**What needs to be done**
Every line below needs to be transcribed without alteration, and no image may be carried over.

----------------

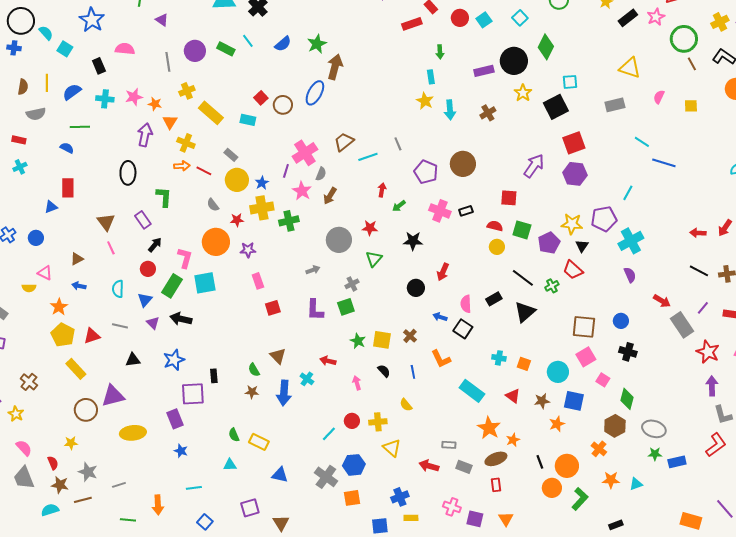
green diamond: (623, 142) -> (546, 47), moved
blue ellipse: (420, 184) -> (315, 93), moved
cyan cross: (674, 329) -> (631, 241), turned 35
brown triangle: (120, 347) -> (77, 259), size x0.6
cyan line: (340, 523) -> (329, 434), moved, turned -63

----------------

**Answer box**
green diamond: (623, 142) -> (546, 47), moved
blue ellipse: (420, 184) -> (315, 93), moved
cyan cross: (674, 329) -> (631, 241), turned 35
brown triangle: (120, 347) -> (77, 259), size x0.6
cyan line: (340, 523) -> (329, 434), moved, turned -63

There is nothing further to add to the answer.